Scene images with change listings

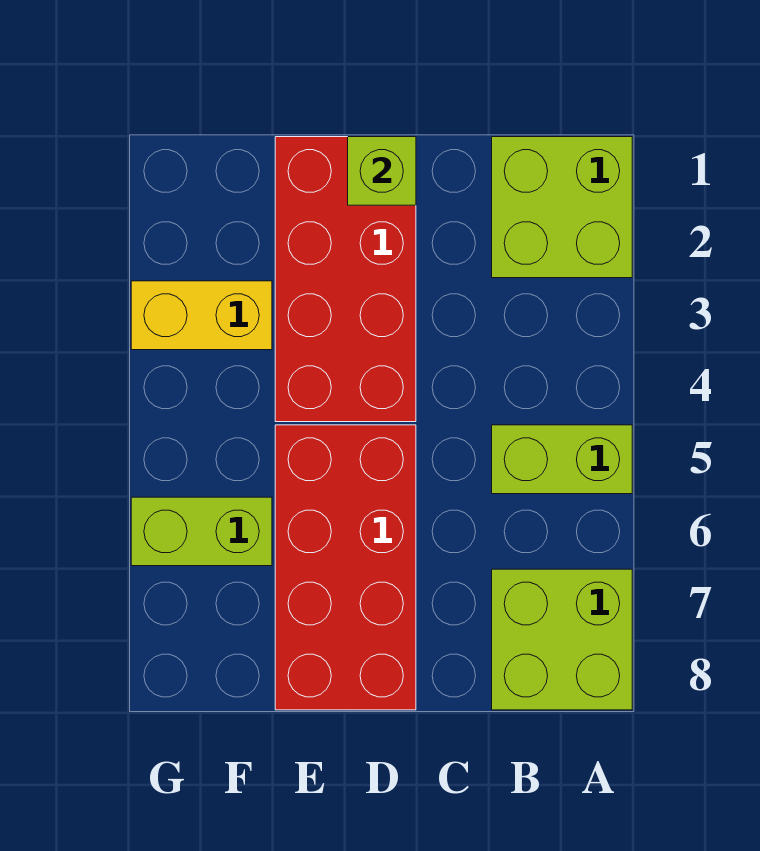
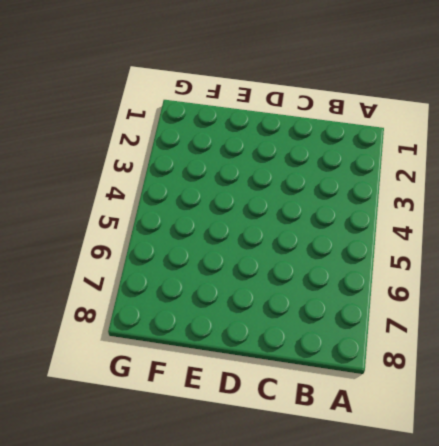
none -> lime brick A1:B2 level 1
none -> lime brick A5:B5 level 1

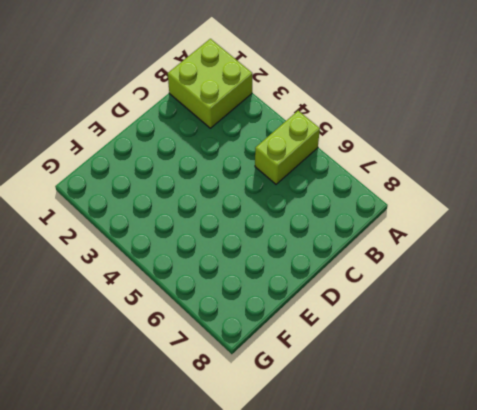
none -> lime brick A7:B8 level 1
none -> red brick D1:E4 level 1

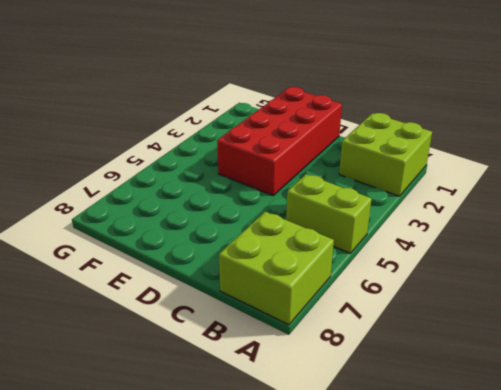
none -> red brick D5:E8 level 1
none -> yellow brick F3:G3 level 1

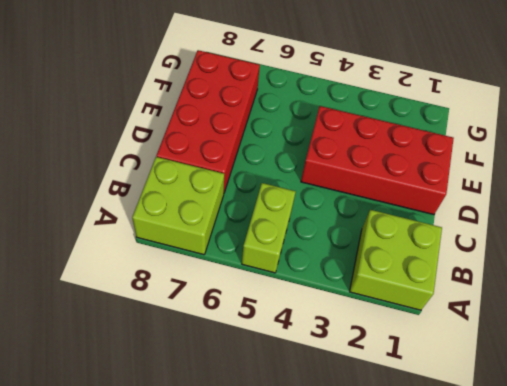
red brick C7:F8 level 1 -> red brick D5:E8 level 1
none -> yellow brick F3:G3 level 1
none -> lime brick F6:G6 level 1

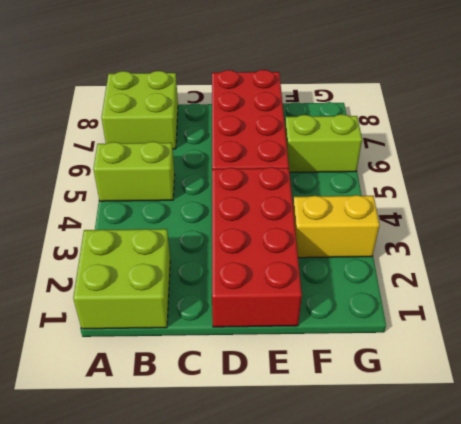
none -> lime brick D1 level 2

• [What the task requires] If a line in the entries above contains "none", report it.

• [Expected answer]
none -> lime brick A1:B2 level 1
none -> lime brick A5:B5 level 1
none -> lime brick A7:B8 level 1
none -> red brick D1:E4 level 1
none -> red brick D5:E8 level 1
none -> yellow brick F3:G3 level 1
none -> yellow brick F3:G3 level 1
none -> lime brick F6:G6 level 1
none -> lime brick D1 level 2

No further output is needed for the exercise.